**What you should do:**
Type the listing below out again exactly. No images.

**Material for this exercise:**
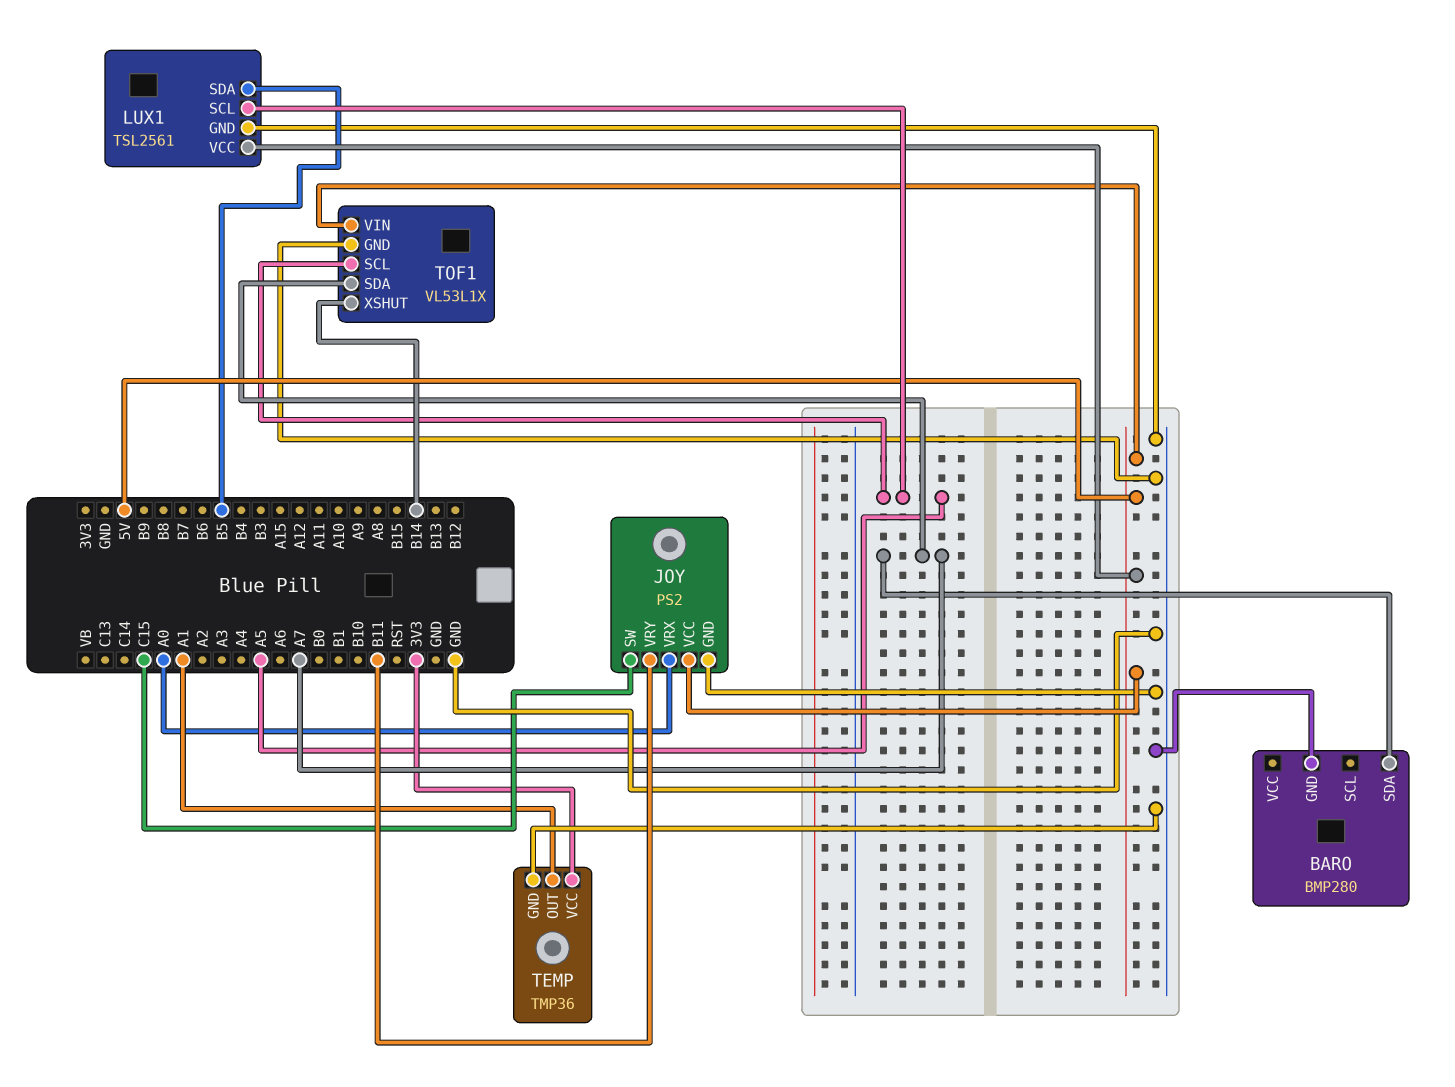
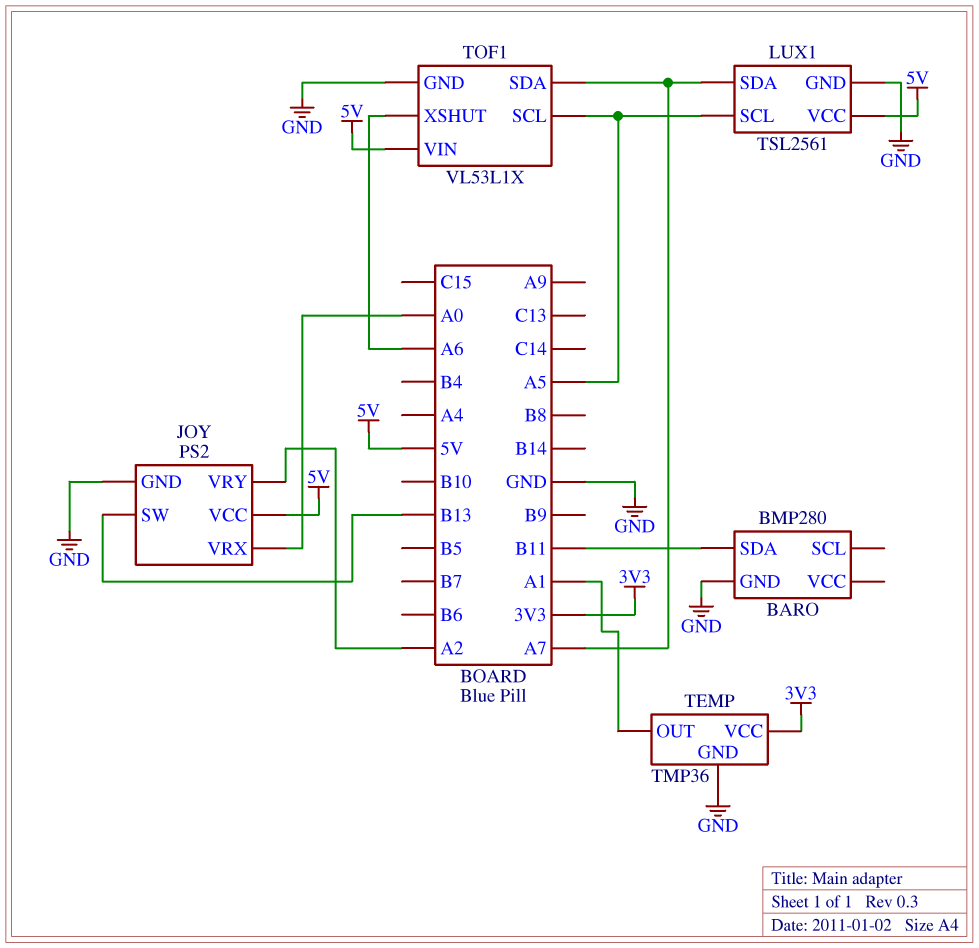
BARO pin SDA: A7 -> B11
JOY pin SW: C15 -> B13
JOY pin VRY: B11 -> A2
LUX1 pin SDA: B5 -> A7
TOF1 pin XSHUT: B14 -> A6

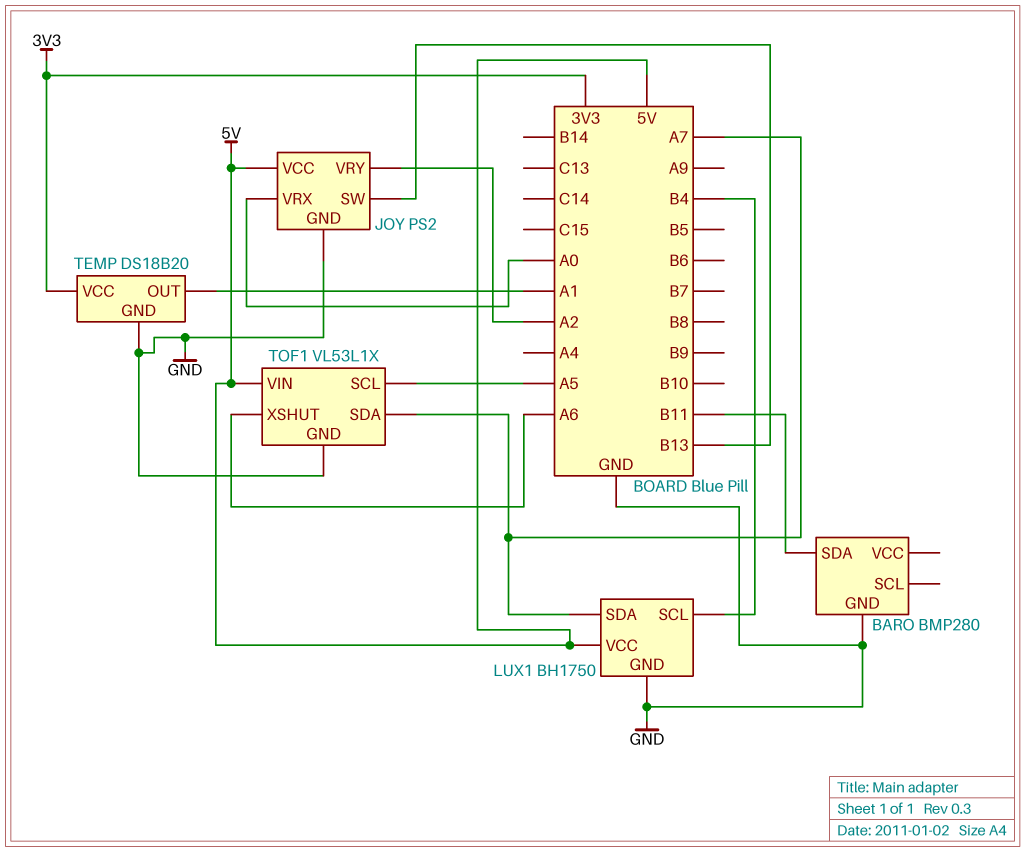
LUX1: TSL2561 -> BH1750
LUX1 pin SCL: A5 -> B4
TEMP: TMP36 -> DS18B20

**Response to this task:**
BARO pin SDA: A7 -> B11
JOY pin SW: C15 -> B13
JOY pin VRY: B11 -> A2
LUX1 pin SDA: B5 -> A7
TOF1 pin XSHUT: B14 -> A6

LUX1: TSL2561 -> BH1750
LUX1 pin SCL: A5 -> B4
TEMP: TMP36 -> DS18B20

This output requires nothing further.